[Opening The data section]

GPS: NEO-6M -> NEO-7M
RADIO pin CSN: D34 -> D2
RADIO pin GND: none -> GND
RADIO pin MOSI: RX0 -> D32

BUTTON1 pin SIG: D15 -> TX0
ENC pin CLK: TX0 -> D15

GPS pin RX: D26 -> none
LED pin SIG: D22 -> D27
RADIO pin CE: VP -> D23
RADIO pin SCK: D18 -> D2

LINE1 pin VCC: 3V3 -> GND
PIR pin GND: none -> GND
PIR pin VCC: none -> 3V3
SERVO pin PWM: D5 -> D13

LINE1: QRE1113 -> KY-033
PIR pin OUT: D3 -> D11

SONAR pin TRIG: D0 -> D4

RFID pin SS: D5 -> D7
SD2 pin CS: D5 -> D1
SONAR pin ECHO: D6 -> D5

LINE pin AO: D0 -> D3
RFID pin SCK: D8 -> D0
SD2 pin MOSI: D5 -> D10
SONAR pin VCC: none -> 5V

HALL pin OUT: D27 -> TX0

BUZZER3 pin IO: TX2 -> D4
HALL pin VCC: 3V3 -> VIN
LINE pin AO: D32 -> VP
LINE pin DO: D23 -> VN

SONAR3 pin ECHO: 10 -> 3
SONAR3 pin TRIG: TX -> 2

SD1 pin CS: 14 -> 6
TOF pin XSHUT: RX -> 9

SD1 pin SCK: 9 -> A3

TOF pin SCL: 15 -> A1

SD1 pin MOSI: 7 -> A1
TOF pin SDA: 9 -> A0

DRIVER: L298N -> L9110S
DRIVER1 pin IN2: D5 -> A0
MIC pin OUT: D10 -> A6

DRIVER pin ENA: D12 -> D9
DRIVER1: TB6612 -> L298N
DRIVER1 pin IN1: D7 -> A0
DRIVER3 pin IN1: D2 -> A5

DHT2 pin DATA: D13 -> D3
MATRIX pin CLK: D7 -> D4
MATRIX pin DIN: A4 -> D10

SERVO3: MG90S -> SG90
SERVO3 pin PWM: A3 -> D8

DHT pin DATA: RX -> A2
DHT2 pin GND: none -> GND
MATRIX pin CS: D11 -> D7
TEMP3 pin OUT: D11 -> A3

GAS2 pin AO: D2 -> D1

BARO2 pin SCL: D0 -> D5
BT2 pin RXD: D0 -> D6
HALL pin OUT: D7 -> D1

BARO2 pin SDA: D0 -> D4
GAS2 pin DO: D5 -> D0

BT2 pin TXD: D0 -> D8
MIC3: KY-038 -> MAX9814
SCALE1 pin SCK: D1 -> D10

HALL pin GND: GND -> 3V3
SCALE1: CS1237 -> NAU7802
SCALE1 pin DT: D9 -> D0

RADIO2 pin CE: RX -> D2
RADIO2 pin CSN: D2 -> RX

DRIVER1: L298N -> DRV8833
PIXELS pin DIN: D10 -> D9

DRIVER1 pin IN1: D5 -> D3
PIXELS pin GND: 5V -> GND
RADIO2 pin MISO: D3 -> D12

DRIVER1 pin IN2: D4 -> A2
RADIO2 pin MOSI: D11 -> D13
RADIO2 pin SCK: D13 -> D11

[Closing The data section]

From the line containing "DRIVER1: TB6612 -> L298N" to the last line above, repeat every line exactly and nothing else.

DRIVER1: TB6612 -> L298N
DRIVER1 pin IN1: D7 -> A0
DRIVER3 pin IN1: D2 -> A5

DHT2 pin DATA: D13 -> D3
MATRIX pin CLK: D7 -> D4
MATRIX pin DIN: A4 -> D10

SERVO3: MG90S -> SG90
SERVO3 pin PWM: A3 -> D8

DHT pin DATA: RX -> A2
DHT2 pin GND: none -> GND
MATRIX pin CS: D11 -> D7
TEMP3 pin OUT: D11 -> A3

GAS2 pin AO: D2 -> D1

BARO2 pin SCL: D0 -> D5
BT2 pin RXD: D0 -> D6
HALL pin OUT: D7 -> D1

BARO2 pin SDA: D0 -> D4
GAS2 pin DO: D5 -> D0

BT2 pin TXD: D0 -> D8
MIC3: KY-038 -> MAX9814
SCALE1 pin SCK: D1 -> D10

HALL pin GND: GND -> 3V3
SCALE1: CS1237 -> NAU7802
SCALE1 pin DT: D9 -> D0

RADIO2 pin CE: RX -> D2
RADIO2 pin CSN: D2 -> RX

DRIVER1: L298N -> DRV8833
PIXELS pin DIN: D10 -> D9

DRIVER1 pin IN1: D5 -> D3
PIXELS pin GND: 5V -> GND
RADIO2 pin MISO: D3 -> D12

DRIVER1 pin IN2: D4 -> A2
RADIO2 pin MOSI: D11 -> D13
RADIO2 pin SCK: D13 -> D11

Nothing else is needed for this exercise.